Give again, word for word, every line in the entries below from the line with "camera: 20 degrees left, 10 degrees down" up to and including the line with "(381, 221) = (413, 253): none -> red bucket", and no other line.

### Data to examine:
━━━━━━━━━━━━━━━━━━━━

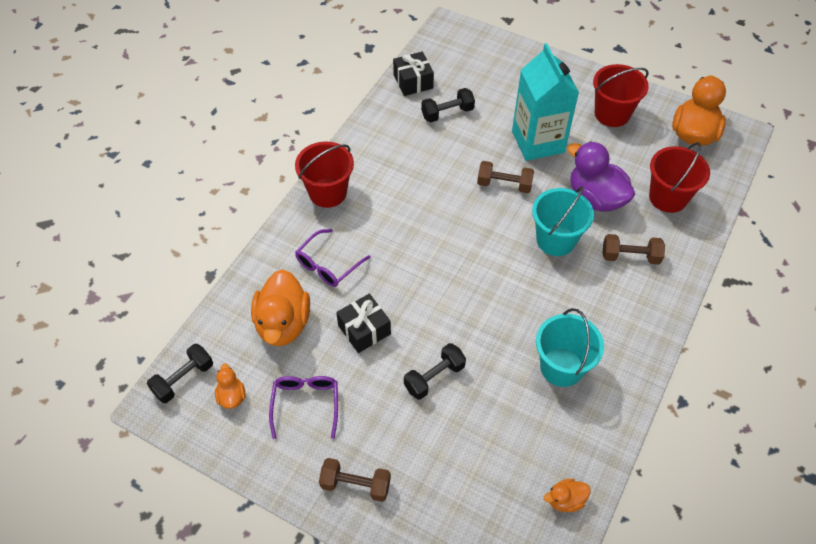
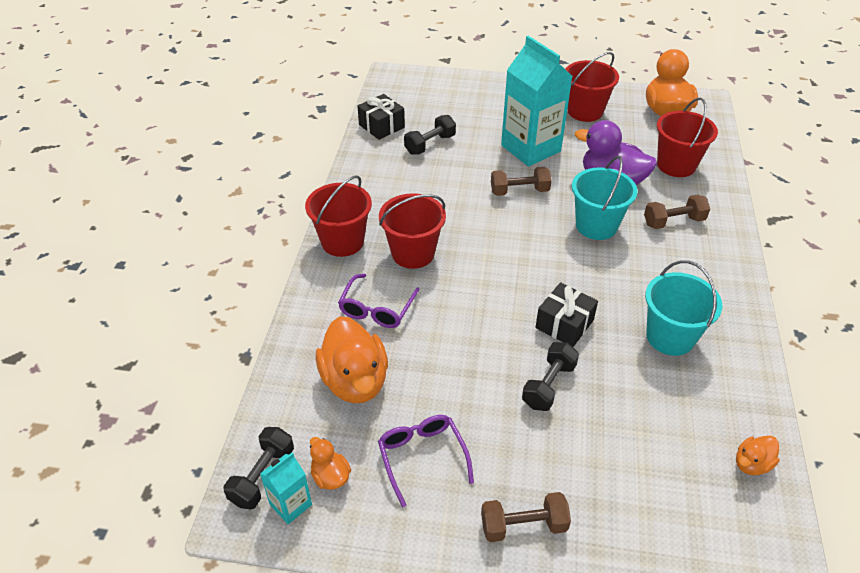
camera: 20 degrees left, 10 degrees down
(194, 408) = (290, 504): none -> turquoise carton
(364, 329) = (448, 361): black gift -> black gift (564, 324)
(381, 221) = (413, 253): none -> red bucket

━━━━━━━━━━━━━━━━━━━━

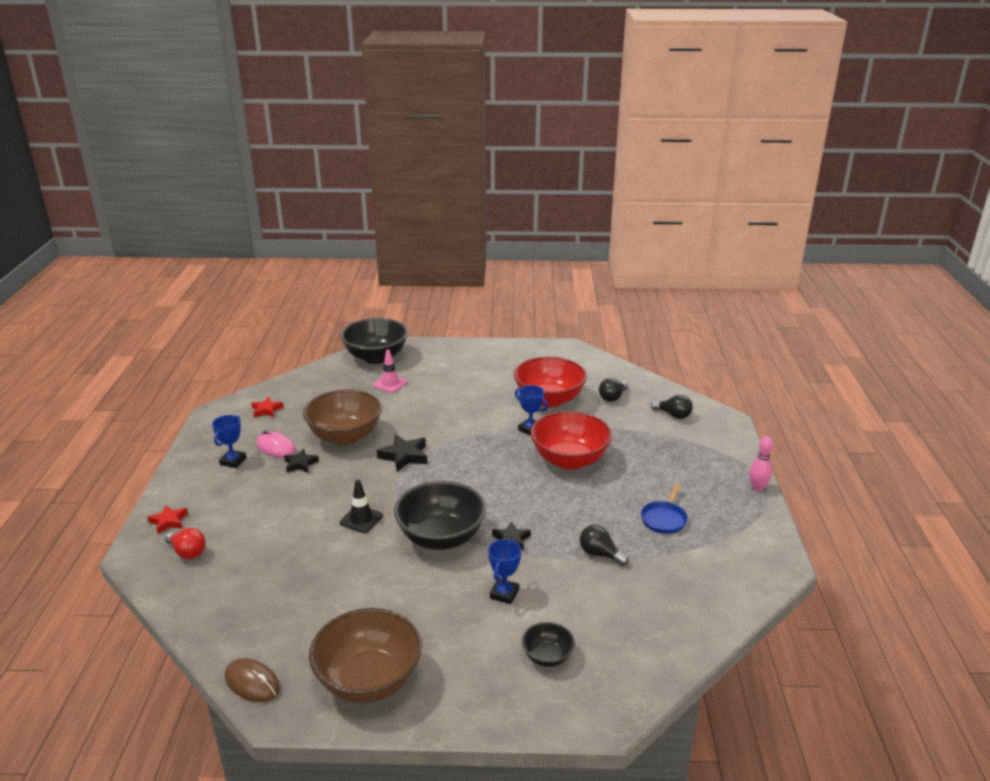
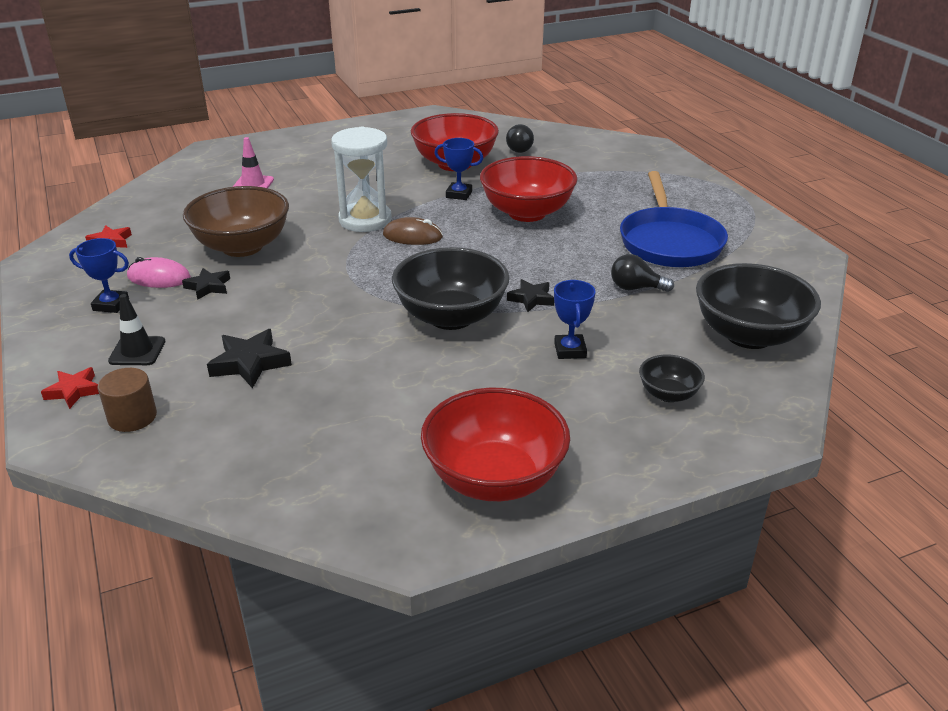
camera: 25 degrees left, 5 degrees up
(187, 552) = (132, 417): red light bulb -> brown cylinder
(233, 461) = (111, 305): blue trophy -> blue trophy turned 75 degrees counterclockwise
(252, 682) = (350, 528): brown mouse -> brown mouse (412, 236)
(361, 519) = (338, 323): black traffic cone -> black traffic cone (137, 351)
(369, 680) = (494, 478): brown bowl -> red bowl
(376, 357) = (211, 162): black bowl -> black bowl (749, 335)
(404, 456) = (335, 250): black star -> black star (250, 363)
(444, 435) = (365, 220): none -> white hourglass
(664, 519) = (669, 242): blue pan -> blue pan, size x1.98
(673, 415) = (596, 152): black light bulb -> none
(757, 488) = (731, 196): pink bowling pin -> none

━━━━━━━━━━━━━━━━━━━━

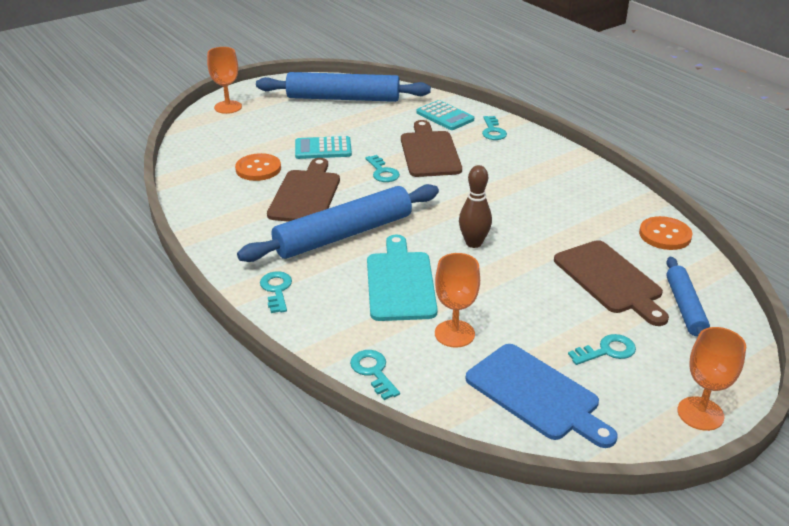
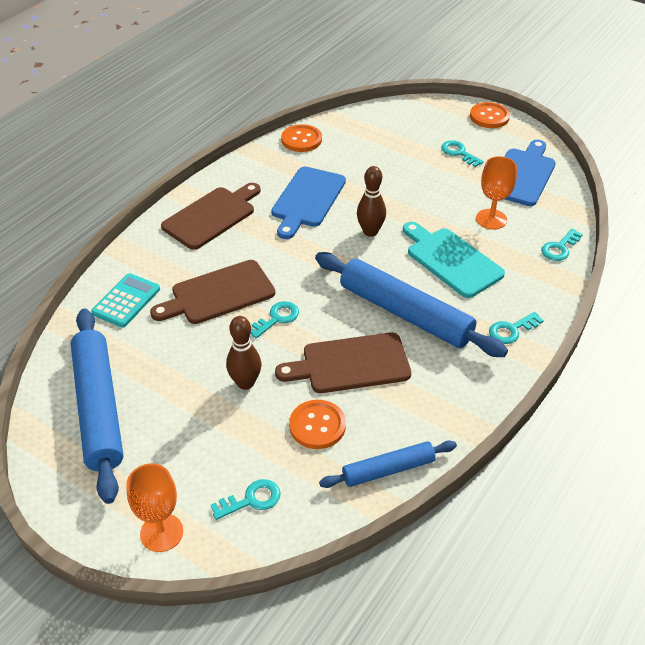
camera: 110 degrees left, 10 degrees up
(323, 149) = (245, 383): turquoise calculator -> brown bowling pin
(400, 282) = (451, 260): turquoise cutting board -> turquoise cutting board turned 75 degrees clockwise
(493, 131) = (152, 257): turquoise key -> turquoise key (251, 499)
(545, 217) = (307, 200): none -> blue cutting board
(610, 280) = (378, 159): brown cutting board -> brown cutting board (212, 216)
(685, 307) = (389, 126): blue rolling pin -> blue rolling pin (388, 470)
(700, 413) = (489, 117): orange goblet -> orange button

━━━━━━━━━━━━━━━━━━━━

### Expected answer:
camera: 20 degrees left, 10 degrees down
(194, 408) = (290, 504): none -> turquoise carton
(364, 329) = (448, 361): black gift -> black gift (564, 324)
(381, 221) = (413, 253): none -> red bucket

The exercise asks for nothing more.